→ Directions for this task
Find the line in the entries below that contains "camera: 35 degrees left, 5 degrees up". Repeat it exactly, and every line after it through the line that contains "(626, 311) = (749, 308): yellow".
------ Given information ------
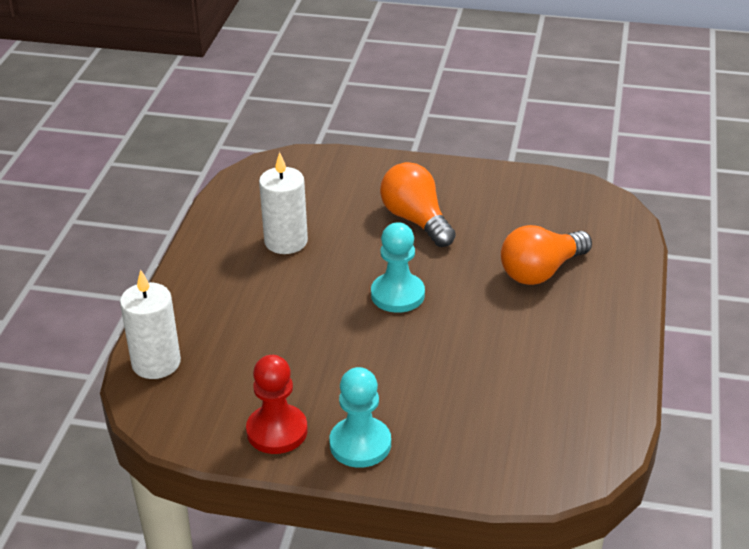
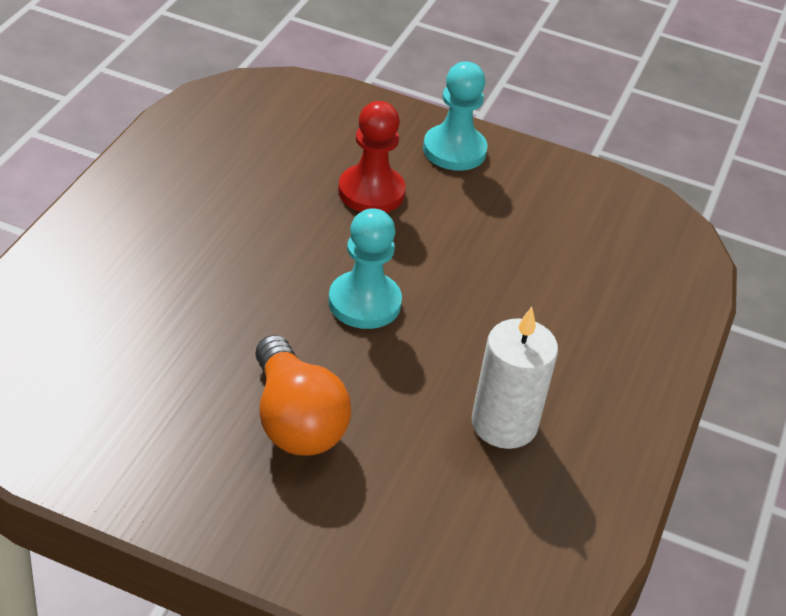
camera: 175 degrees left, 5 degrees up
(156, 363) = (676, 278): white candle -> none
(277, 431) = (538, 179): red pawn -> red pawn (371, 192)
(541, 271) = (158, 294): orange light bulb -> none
------
------ Given information ------
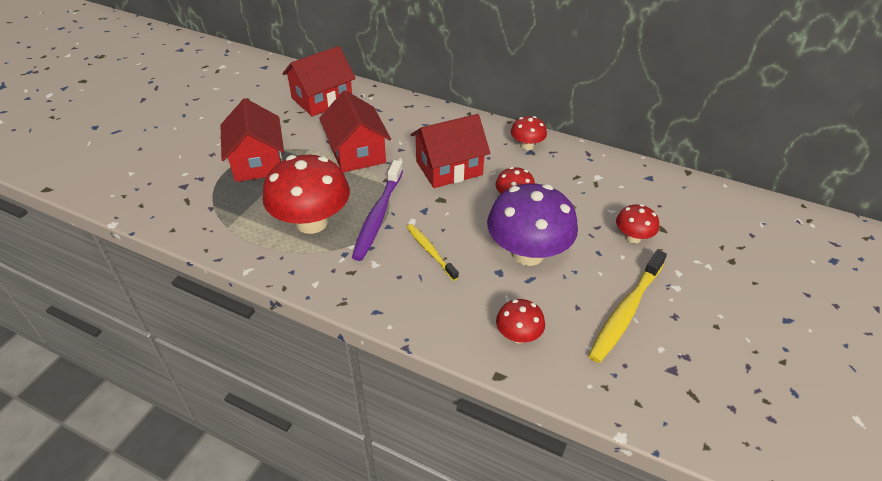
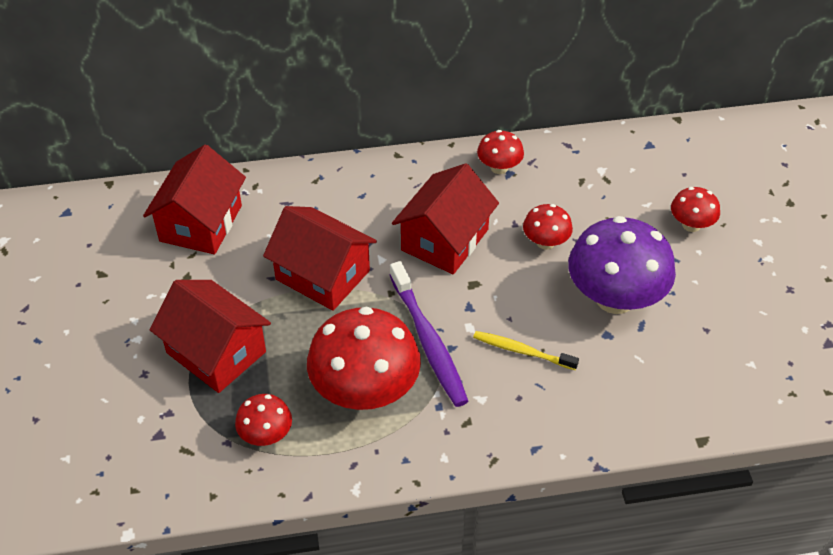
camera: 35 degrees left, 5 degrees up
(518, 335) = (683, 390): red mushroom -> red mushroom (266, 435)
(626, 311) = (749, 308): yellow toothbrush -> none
------
→ Response
camera: 35 degrees left, 5 degrees up
(518, 335) = (683, 390): red mushroom -> red mushroom (266, 435)
(626, 311) = (749, 308): yellow toothbrush -> none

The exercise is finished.